(Beginning of EXERCISE INPUTS)

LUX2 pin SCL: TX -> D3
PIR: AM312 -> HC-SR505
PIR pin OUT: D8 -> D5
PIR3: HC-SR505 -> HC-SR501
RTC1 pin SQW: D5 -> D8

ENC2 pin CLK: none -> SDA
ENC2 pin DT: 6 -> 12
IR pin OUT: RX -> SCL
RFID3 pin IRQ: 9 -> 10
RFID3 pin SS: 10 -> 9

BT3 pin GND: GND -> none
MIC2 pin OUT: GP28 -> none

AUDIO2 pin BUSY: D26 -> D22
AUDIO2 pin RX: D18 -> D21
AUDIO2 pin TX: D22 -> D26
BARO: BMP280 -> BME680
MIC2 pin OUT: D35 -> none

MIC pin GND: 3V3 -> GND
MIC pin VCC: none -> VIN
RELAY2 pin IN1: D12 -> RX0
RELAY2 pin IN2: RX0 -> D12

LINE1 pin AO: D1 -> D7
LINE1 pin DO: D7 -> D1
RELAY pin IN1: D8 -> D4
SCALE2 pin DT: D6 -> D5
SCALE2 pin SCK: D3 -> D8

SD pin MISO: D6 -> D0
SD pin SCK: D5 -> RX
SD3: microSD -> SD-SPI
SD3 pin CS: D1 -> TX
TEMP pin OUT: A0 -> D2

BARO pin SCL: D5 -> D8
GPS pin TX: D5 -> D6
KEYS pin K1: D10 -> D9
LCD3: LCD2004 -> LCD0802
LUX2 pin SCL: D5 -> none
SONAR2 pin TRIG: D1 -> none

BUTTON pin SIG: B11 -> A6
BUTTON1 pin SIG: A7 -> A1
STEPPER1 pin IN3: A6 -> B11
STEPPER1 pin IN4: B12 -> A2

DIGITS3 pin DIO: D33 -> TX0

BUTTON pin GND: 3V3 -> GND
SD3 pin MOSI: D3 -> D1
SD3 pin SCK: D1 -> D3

(End of EXERCISE INPUTS)

WHAT THE TASK REQUIRES: Word for word, return all of the records.

ANSWER SPACE:
LUX2 pin SCL: TX -> D3
PIR: AM312 -> HC-SR505
PIR pin OUT: D8 -> D5
PIR3: HC-SR505 -> HC-SR501
RTC1 pin SQW: D5 -> D8

ENC2 pin CLK: none -> SDA
ENC2 pin DT: 6 -> 12
IR pin OUT: RX -> SCL
RFID3 pin IRQ: 9 -> 10
RFID3 pin SS: 10 -> 9

BT3 pin GND: GND -> none
MIC2 pin OUT: GP28 -> none

AUDIO2 pin BUSY: D26 -> D22
AUDIO2 pin RX: D18 -> D21
AUDIO2 pin TX: D22 -> D26
BARO: BMP280 -> BME680
MIC2 pin OUT: D35 -> none

MIC pin GND: 3V3 -> GND
MIC pin VCC: none -> VIN
RELAY2 pin IN1: D12 -> RX0
RELAY2 pin IN2: RX0 -> D12

LINE1 pin AO: D1 -> D7
LINE1 pin DO: D7 -> D1
RELAY pin IN1: D8 -> D4
SCALE2 pin DT: D6 -> D5
SCALE2 pin SCK: D3 -> D8

SD pin MISO: D6 -> D0
SD pin SCK: D5 -> RX
SD3: microSD -> SD-SPI
SD3 pin CS: D1 -> TX
TEMP pin OUT: A0 -> D2

BARO pin SCL: D5 -> D8
GPS pin TX: D5 -> D6
KEYS pin K1: D10 -> D9
LCD3: LCD2004 -> LCD0802
LUX2 pin SCL: D5 -> none
SONAR2 pin TRIG: D1 -> none

BUTTON pin SIG: B11 -> A6
BUTTON1 pin SIG: A7 -> A1
STEPPER1 pin IN3: A6 -> B11
STEPPER1 pin IN4: B12 -> A2

DIGITS3 pin DIO: D33 -> TX0

BUTTON pin GND: 3V3 -> GND
SD3 pin MOSI: D3 -> D1
SD3 pin SCK: D1 -> D3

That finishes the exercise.